**Task input:**
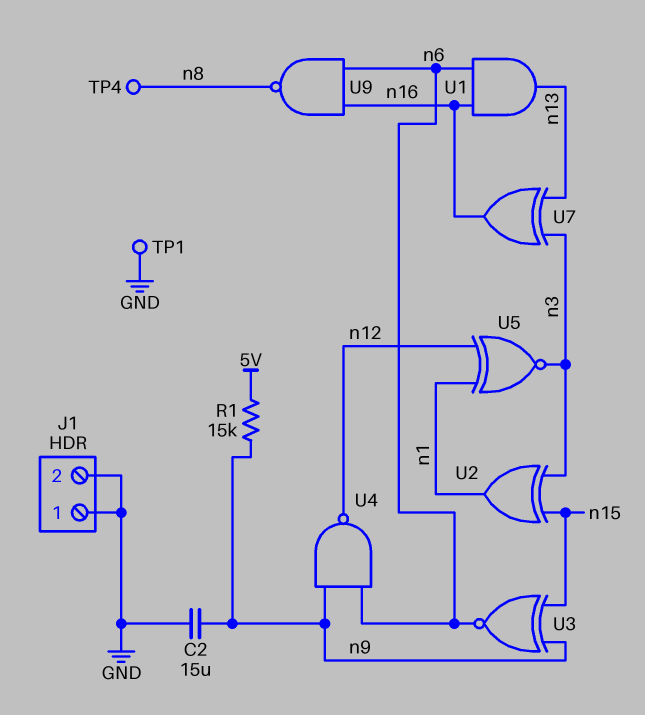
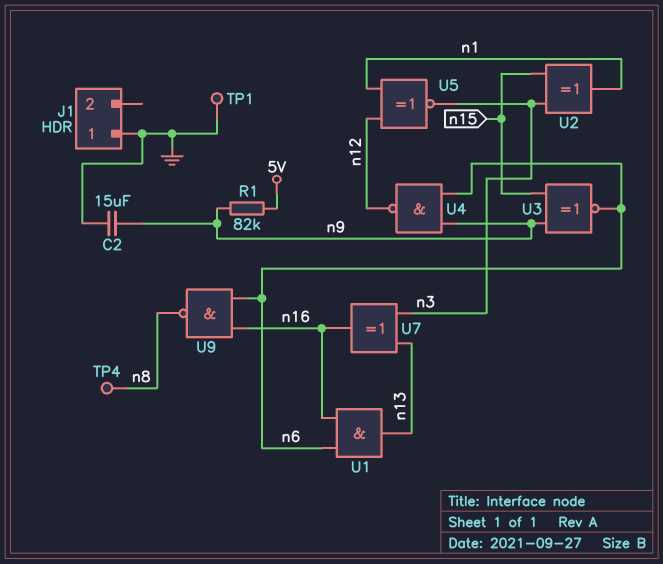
J1 pin 2: GND -> none
R1: 15k (5V, n9) -> 82k (5V, n9)

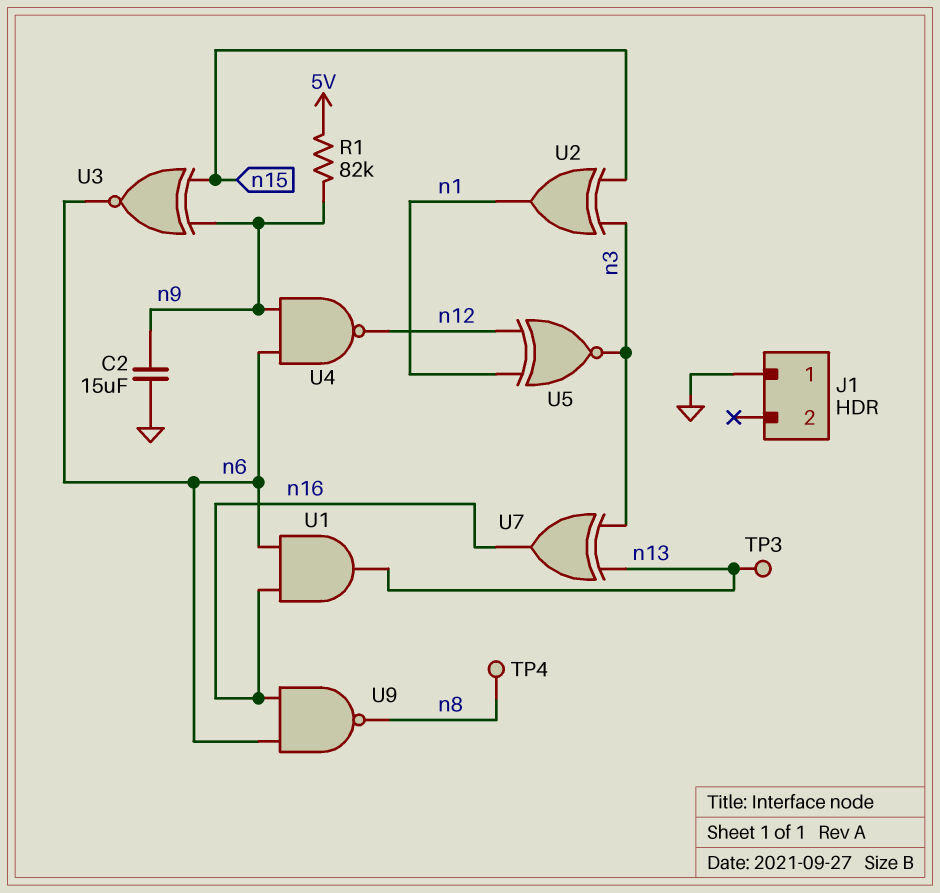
TP1: test point (GND) -> none
TP3: none -> test point (n13)

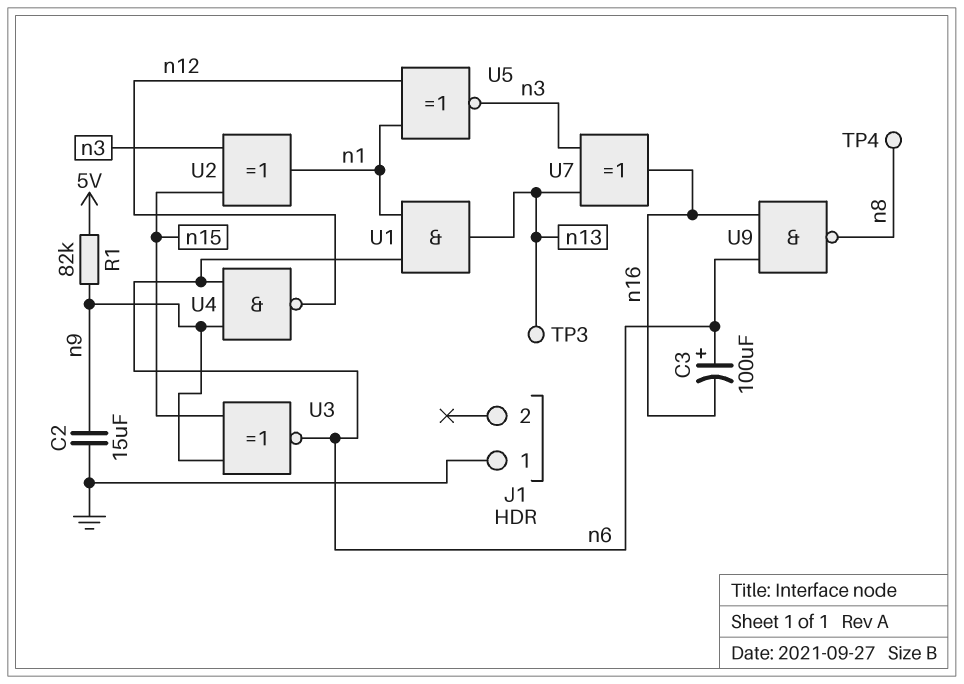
C3: none -> 100uF (plus n6, minus n16)
U1: AND (in n6, in n16, out n13) -> AND (in n1, in n6, out n13)

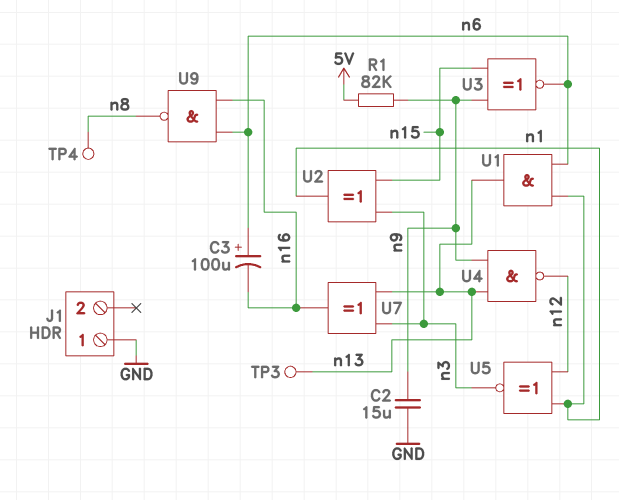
U4: NAND (in n6, in n9, out n12) -> NAND (in n9, in n13, out n12)

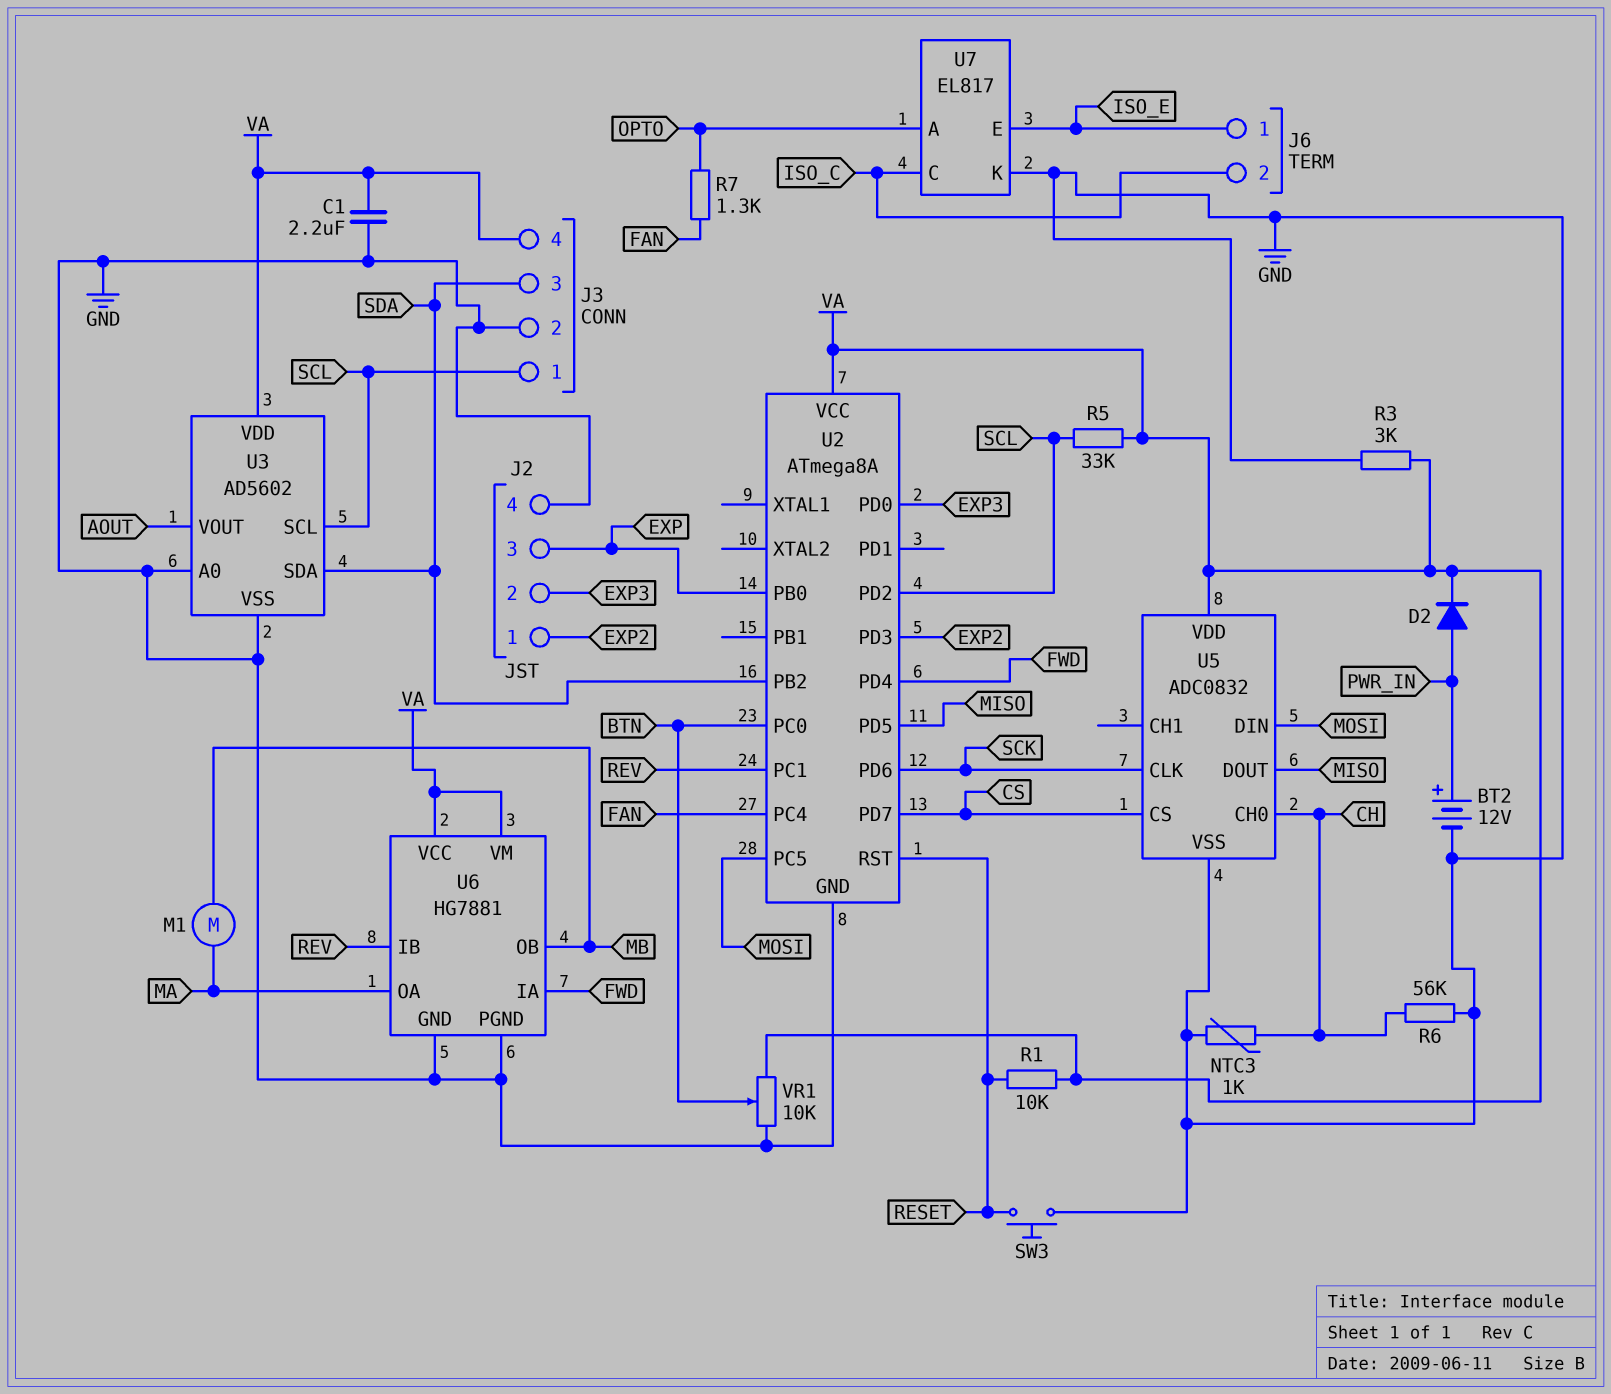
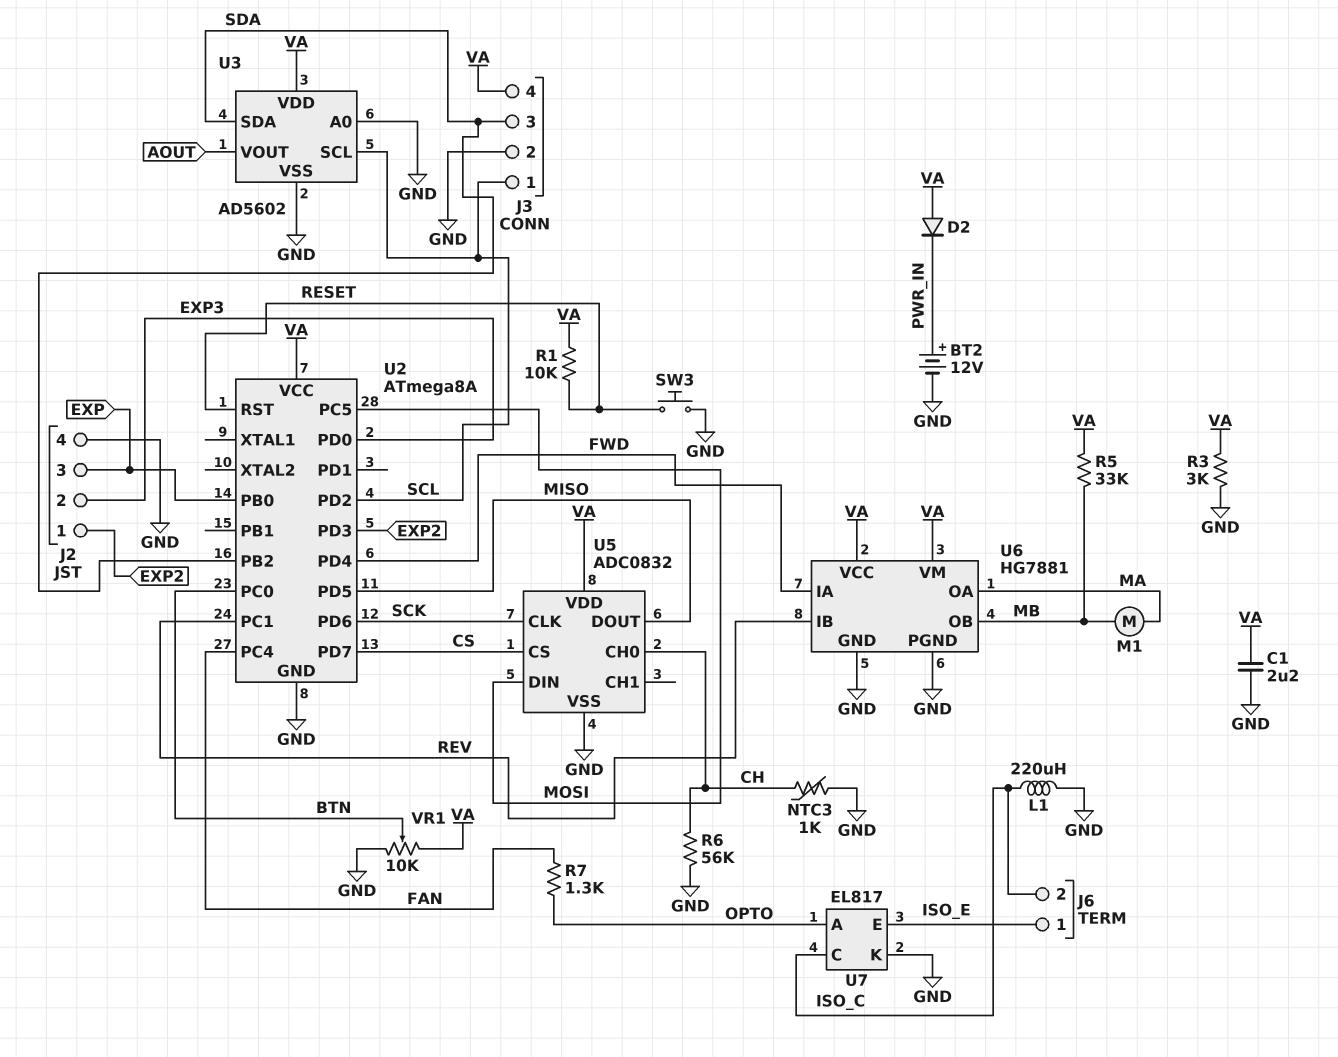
D2: diode (A PWR_IN, K VA) -> diode (A VA, K PWR_IN)
L1: none -> 220uH (GND, ISO_C)
R5: 33k (SCL, VA) -> 33k (MB, VA)

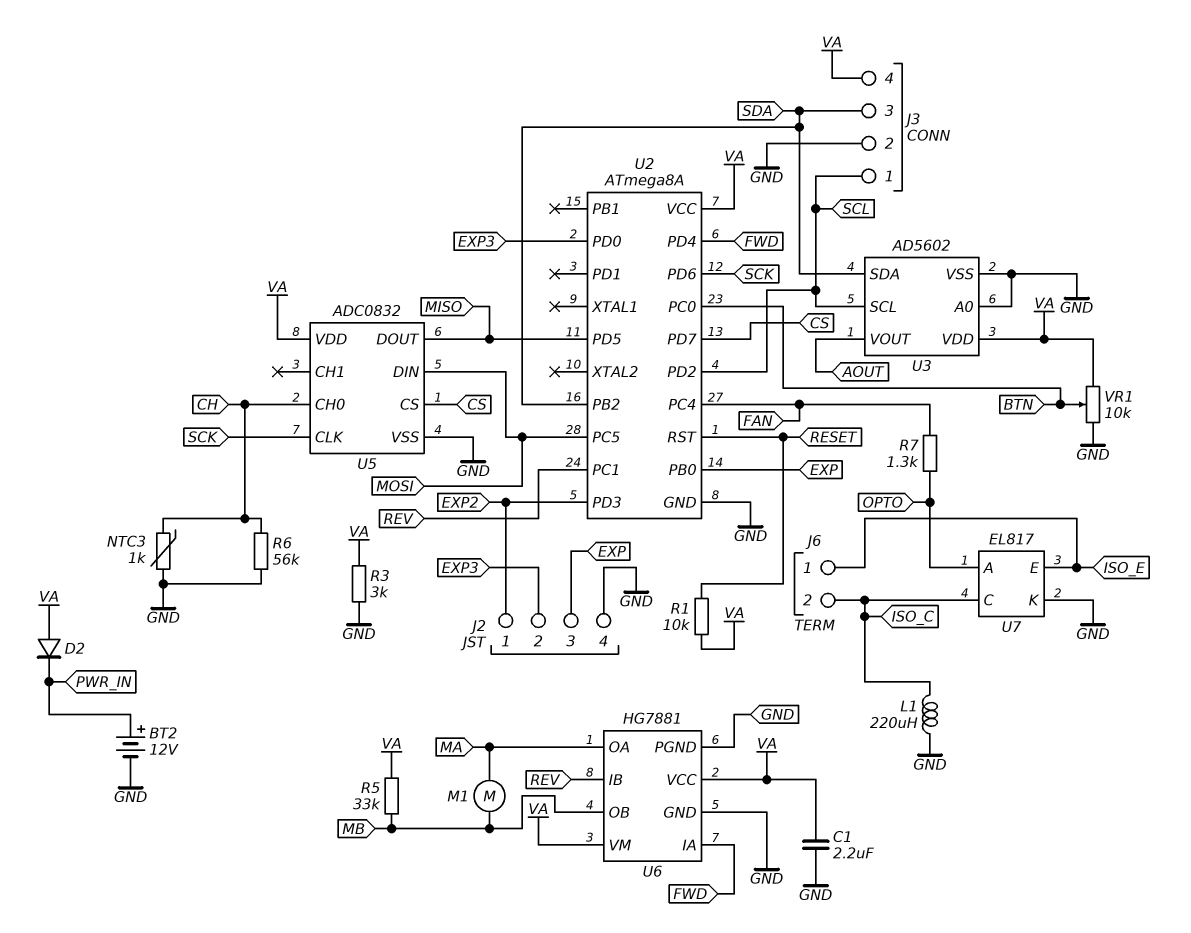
SW3: button (GND, RESET) -> none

**About this task:** From the listing above, return every line that carries the string "none".

**Answer to the exercise:**
J1 pin 2: GND -> none
TP1: test point (GND) -> none
TP3: none -> test point (n13)
C3: none -> 100uF (plus n6, minus n16)
L1: none -> 220uH (GND, ISO_C)
SW3: button (GND, RESET) -> none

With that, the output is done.